→ Brief
Print the records exactly as they are written.

→ Data
*** Block opens ***
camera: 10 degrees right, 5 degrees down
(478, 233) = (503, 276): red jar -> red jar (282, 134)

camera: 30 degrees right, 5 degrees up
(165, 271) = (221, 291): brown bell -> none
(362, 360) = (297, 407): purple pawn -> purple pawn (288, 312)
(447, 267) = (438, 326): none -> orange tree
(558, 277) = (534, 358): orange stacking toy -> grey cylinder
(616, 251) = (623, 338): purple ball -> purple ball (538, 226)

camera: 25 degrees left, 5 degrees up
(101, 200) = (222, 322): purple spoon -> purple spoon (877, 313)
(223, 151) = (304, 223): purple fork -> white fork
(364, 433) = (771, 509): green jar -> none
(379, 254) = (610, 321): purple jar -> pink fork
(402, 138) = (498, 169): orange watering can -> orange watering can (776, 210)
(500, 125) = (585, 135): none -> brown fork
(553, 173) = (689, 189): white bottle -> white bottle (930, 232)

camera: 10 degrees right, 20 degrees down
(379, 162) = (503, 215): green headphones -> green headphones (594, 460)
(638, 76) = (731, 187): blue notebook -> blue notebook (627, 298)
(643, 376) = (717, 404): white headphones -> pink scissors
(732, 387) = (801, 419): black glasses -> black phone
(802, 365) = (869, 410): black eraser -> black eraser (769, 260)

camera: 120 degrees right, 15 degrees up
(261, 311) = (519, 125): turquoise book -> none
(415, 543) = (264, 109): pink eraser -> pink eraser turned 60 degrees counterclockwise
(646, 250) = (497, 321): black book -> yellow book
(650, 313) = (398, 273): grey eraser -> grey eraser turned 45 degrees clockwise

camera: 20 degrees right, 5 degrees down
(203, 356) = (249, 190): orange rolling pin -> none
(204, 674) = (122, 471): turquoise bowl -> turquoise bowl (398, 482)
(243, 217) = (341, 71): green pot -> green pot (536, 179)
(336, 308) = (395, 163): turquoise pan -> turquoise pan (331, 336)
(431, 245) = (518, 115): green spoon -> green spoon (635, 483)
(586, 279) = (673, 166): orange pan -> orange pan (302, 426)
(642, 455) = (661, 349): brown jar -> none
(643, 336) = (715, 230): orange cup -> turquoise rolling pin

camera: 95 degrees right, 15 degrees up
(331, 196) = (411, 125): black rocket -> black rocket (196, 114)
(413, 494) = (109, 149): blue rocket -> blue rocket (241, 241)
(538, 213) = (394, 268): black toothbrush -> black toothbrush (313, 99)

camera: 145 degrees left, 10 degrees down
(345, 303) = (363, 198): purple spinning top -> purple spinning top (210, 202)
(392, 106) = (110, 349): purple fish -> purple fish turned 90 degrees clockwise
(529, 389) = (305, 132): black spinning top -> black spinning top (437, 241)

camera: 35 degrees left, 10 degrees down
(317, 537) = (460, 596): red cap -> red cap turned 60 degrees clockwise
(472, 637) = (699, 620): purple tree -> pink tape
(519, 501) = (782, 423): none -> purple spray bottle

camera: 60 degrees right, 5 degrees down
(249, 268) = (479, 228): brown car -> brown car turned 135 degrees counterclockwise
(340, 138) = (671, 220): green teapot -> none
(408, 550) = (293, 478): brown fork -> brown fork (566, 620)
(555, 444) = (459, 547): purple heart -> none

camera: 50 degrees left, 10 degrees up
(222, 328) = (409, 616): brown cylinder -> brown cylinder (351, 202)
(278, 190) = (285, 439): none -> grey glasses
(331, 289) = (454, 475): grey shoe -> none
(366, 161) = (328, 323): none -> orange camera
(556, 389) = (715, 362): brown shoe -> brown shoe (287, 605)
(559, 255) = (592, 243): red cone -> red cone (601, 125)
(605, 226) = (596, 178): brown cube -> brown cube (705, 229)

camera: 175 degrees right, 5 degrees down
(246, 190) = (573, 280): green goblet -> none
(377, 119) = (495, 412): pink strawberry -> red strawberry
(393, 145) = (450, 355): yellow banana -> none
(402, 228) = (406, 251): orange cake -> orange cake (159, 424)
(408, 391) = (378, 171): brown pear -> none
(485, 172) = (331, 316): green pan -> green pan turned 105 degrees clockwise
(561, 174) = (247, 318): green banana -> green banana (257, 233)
*** Block closes ***
→ Written answer
camera: 10 degrees right, 5 degrees down
(478, 233) = (503, 276): red jar -> red jar (282, 134)

camera: 30 degrees right, 5 degrees up
(165, 271) = (221, 291): brown bell -> none
(362, 360) = (297, 407): purple pawn -> purple pawn (288, 312)
(447, 267) = (438, 326): none -> orange tree
(558, 277) = (534, 358): orange stacking toy -> grey cylinder
(616, 251) = (623, 338): purple ball -> purple ball (538, 226)

camera: 25 degrees left, 5 degrees up
(101, 200) = (222, 322): purple spoon -> purple spoon (877, 313)
(223, 151) = (304, 223): purple fork -> white fork
(364, 433) = (771, 509): green jar -> none
(379, 254) = (610, 321): purple jar -> pink fork
(402, 138) = (498, 169): orange watering can -> orange watering can (776, 210)
(500, 125) = (585, 135): none -> brown fork
(553, 173) = (689, 189): white bottle -> white bottle (930, 232)

camera: 10 degrees right, 20 degrees down
(379, 162) = (503, 215): green headphones -> green headphones (594, 460)
(638, 76) = (731, 187): blue notebook -> blue notebook (627, 298)
(643, 376) = (717, 404): white headphones -> pink scissors
(732, 387) = (801, 419): black glasses -> black phone
(802, 365) = (869, 410): black eraser -> black eraser (769, 260)

camera: 120 degrees right, 15 degrees up
(261, 311) = (519, 125): turquoise book -> none
(415, 543) = (264, 109): pink eraser -> pink eraser turned 60 degrees counterclockwise
(646, 250) = (497, 321): black book -> yellow book
(650, 313) = (398, 273): grey eraser -> grey eraser turned 45 degrees clockwise

camera: 20 degrees right, 5 degrees down
(203, 356) = (249, 190): orange rolling pin -> none
(204, 674) = (122, 471): turquoise bowl -> turquoise bowl (398, 482)
(243, 217) = (341, 71): green pot -> green pot (536, 179)
(336, 308) = (395, 163): turquoise pan -> turquoise pan (331, 336)
(431, 245) = (518, 115): green spoon -> green spoon (635, 483)
(586, 279) = (673, 166): orange pan -> orange pan (302, 426)
(642, 455) = (661, 349): brown jar -> none
(643, 336) = (715, 230): orange cup -> turquoise rolling pin

camera: 95 degrees right, 15 degrees up
(331, 196) = (411, 125): black rocket -> black rocket (196, 114)
(413, 494) = (109, 149): blue rocket -> blue rocket (241, 241)
(538, 213) = (394, 268): black toothbrush -> black toothbrush (313, 99)

camera: 145 degrees left, 10 degrees down
(345, 303) = (363, 198): purple spinning top -> purple spinning top (210, 202)
(392, 106) = (110, 349): purple fish -> purple fish turned 90 degrees clockwise
(529, 389) = (305, 132): black spinning top -> black spinning top (437, 241)

camera: 35 degrees left, 10 degrees down
(317, 537) = (460, 596): red cap -> red cap turned 60 degrees clockwise
(472, 637) = (699, 620): purple tree -> pink tape
(519, 501) = (782, 423): none -> purple spray bottle

camera: 60 degrees right, 5 degrees down
(249, 268) = (479, 228): brown car -> brown car turned 135 degrees counterclockwise
(340, 138) = (671, 220): green teapot -> none
(408, 550) = (293, 478): brown fork -> brown fork (566, 620)
(555, 444) = (459, 547): purple heart -> none

camera: 50 degrees left, 10 degrees up
(222, 328) = (409, 616): brown cylinder -> brown cylinder (351, 202)
(278, 190) = (285, 439): none -> grey glasses
(331, 289) = (454, 475): grey shoe -> none
(366, 161) = (328, 323): none -> orange camera
(556, 389) = (715, 362): brown shoe -> brown shoe (287, 605)
(559, 255) = (592, 243): red cone -> red cone (601, 125)
(605, 226) = (596, 178): brown cube -> brown cube (705, 229)

camera: 175 degrees right, 5 degrees down
(246, 190) = (573, 280): green goblet -> none
(377, 119) = (495, 412): pink strawberry -> red strawberry
(393, 145) = (450, 355): yellow banana -> none
(402, 228) = (406, 251): orange cake -> orange cake (159, 424)
(408, 391) = (378, 171): brown pear -> none
(485, 172) = (331, 316): green pan -> green pan turned 105 degrees clockwise
(561, 174) = (247, 318): green banana -> green banana (257, 233)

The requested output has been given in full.